%%

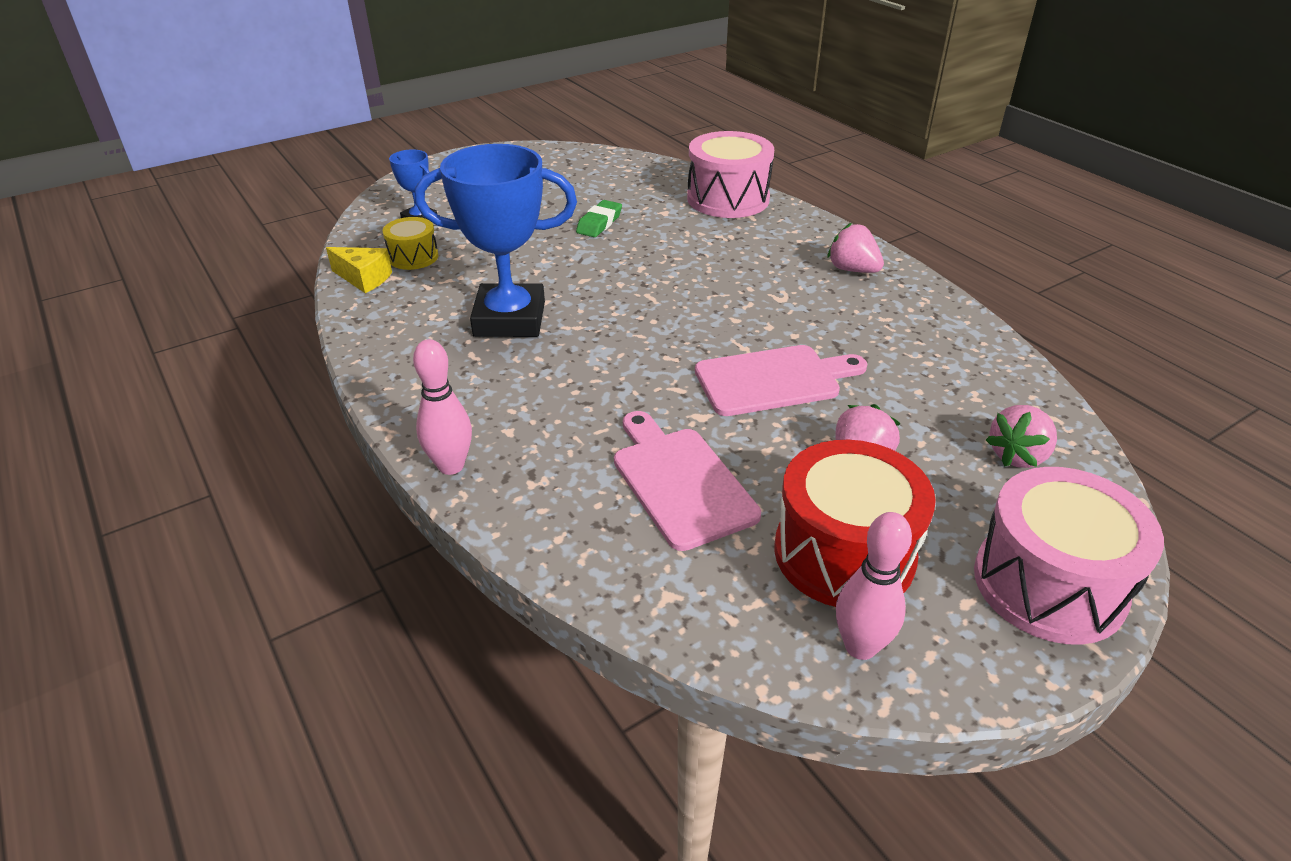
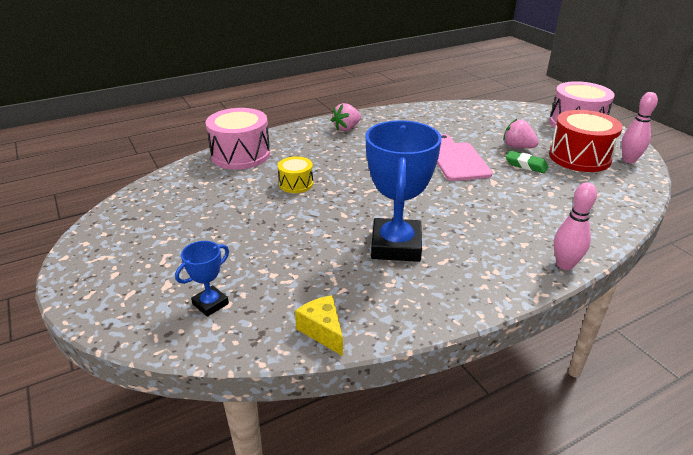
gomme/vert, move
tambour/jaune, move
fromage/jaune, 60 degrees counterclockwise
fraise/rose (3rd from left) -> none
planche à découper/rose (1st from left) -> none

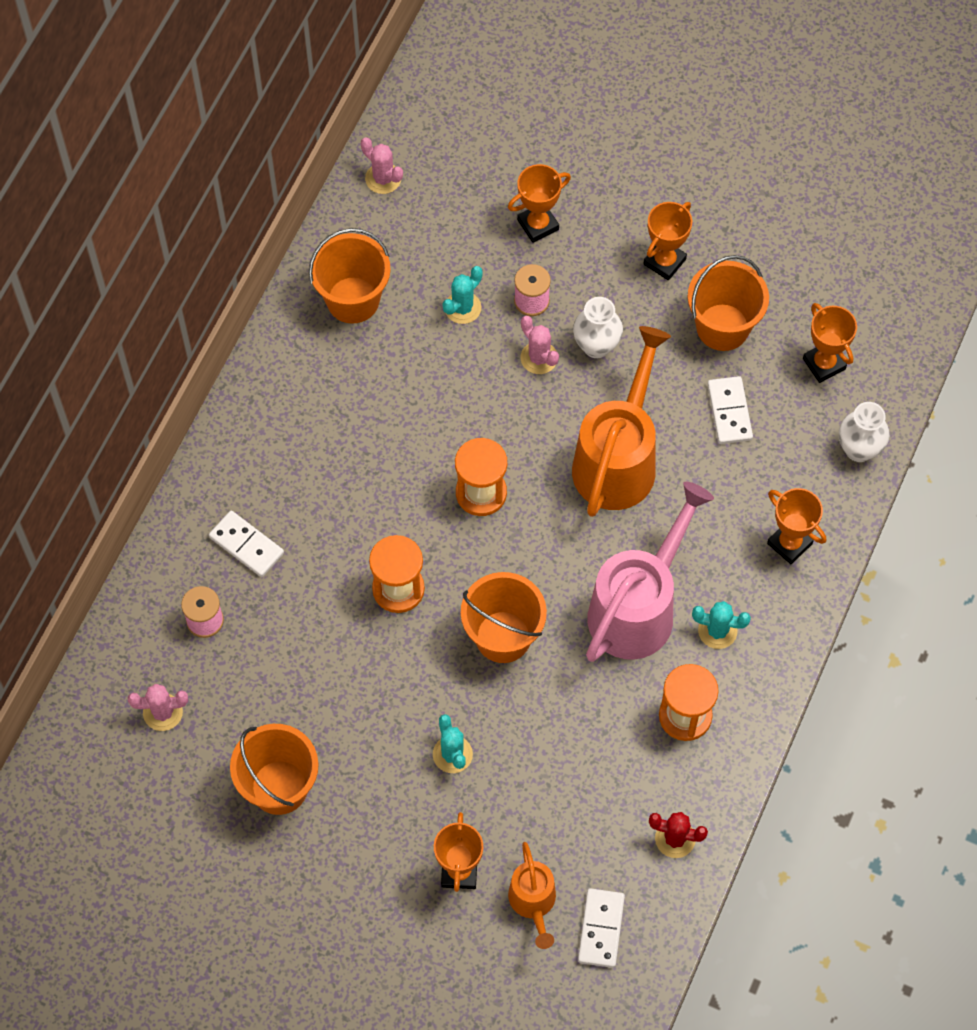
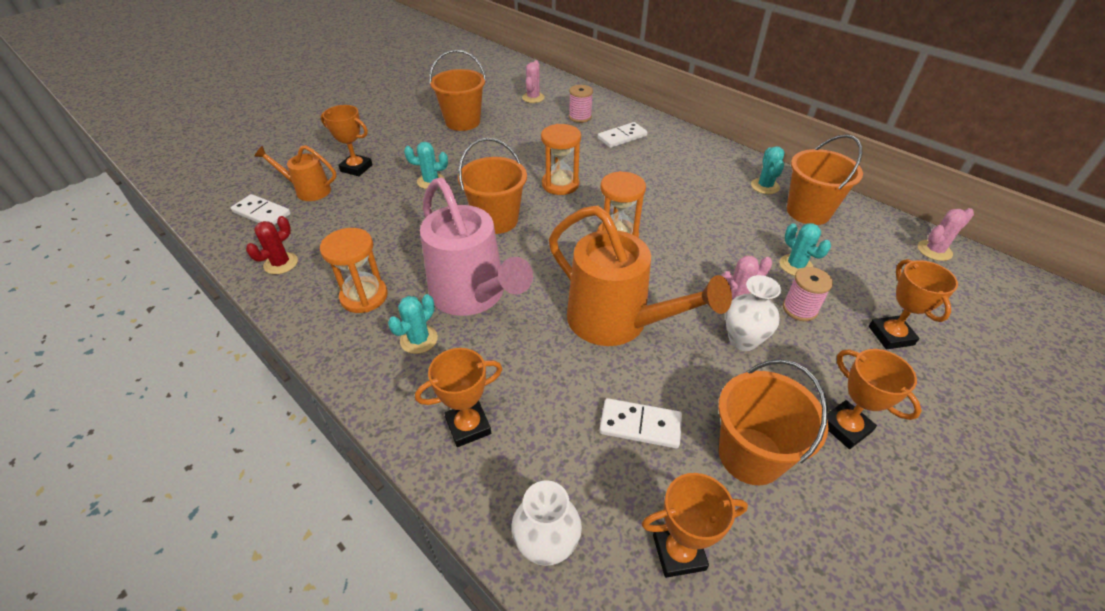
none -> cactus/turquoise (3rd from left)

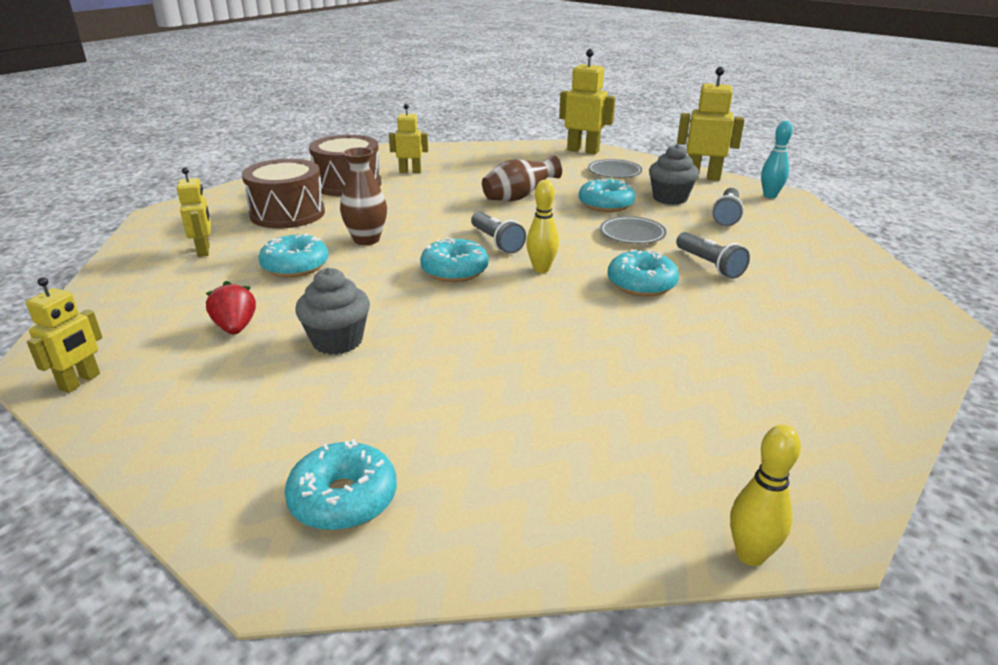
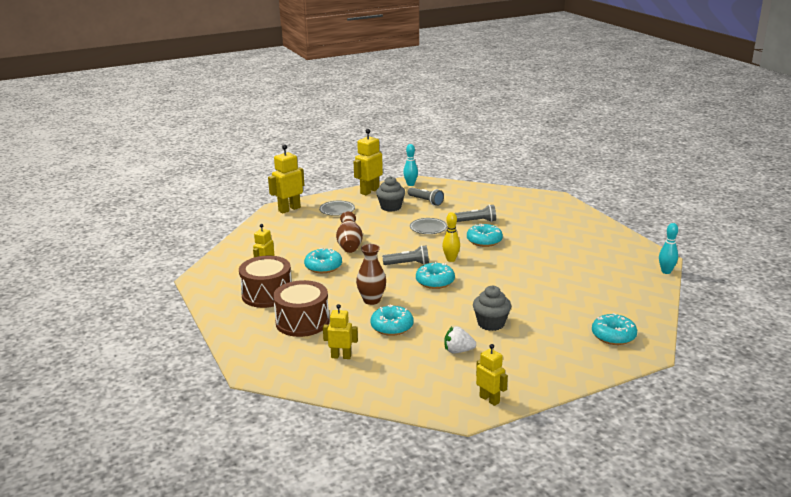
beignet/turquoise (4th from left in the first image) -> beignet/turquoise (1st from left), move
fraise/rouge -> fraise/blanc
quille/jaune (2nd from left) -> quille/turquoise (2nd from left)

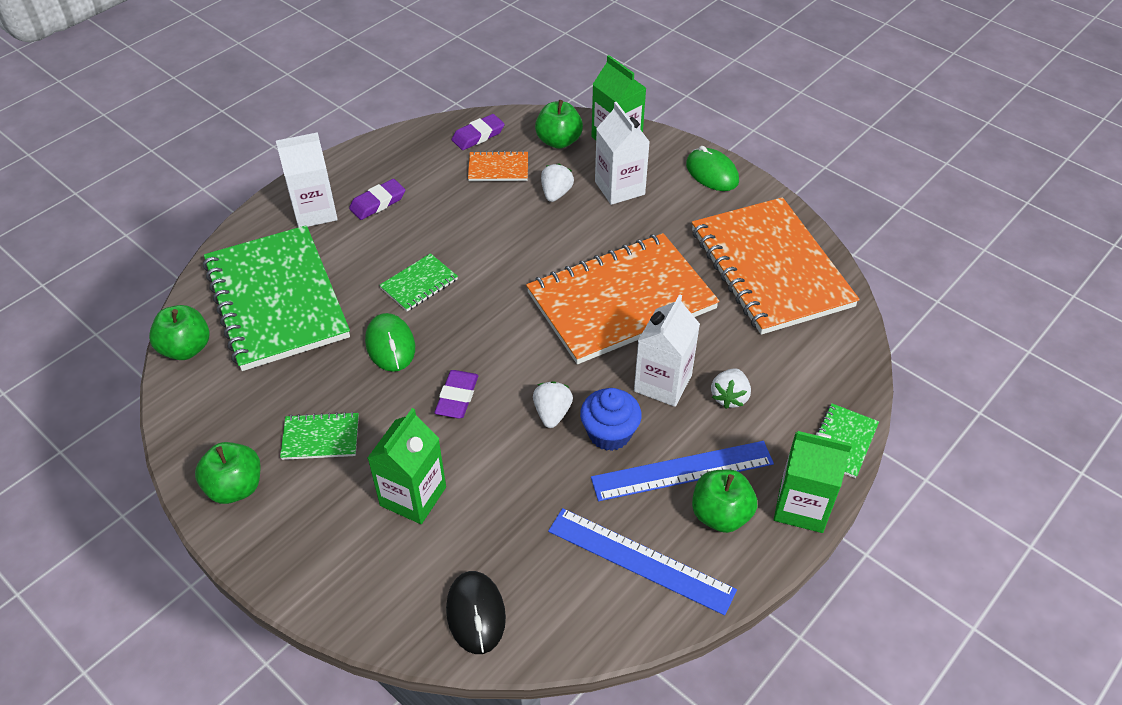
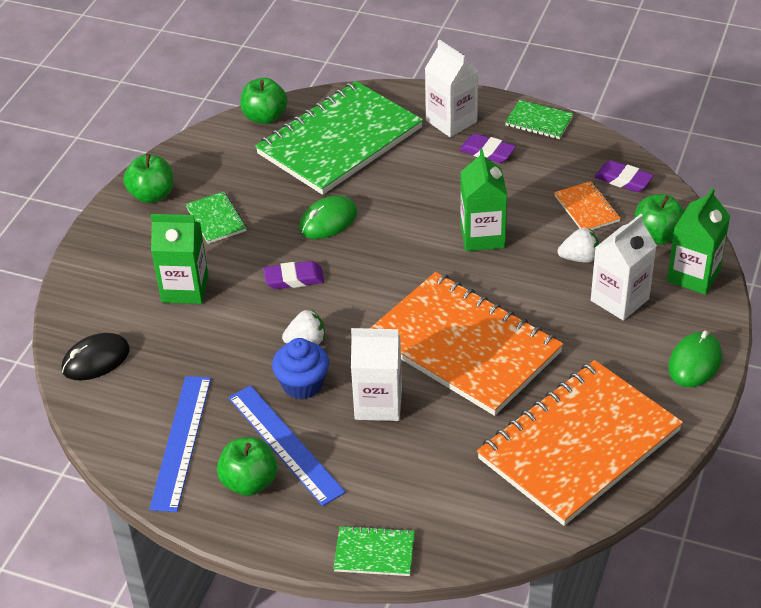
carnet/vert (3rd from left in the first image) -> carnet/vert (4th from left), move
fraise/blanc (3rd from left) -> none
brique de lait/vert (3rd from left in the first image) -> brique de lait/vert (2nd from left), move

%%

→ **Problem to work on**
From the listing above, return the lines starting at the one with "fromage/jaune, 60 degrees counterclockwise" and ending at the one with "fraise/rose (3rd from left) -> none", both kept, exactly as they appear and nothing more.

→ **Answer space**
fromage/jaune, 60 degrees counterclockwise
fraise/rose (3rd from left) -> none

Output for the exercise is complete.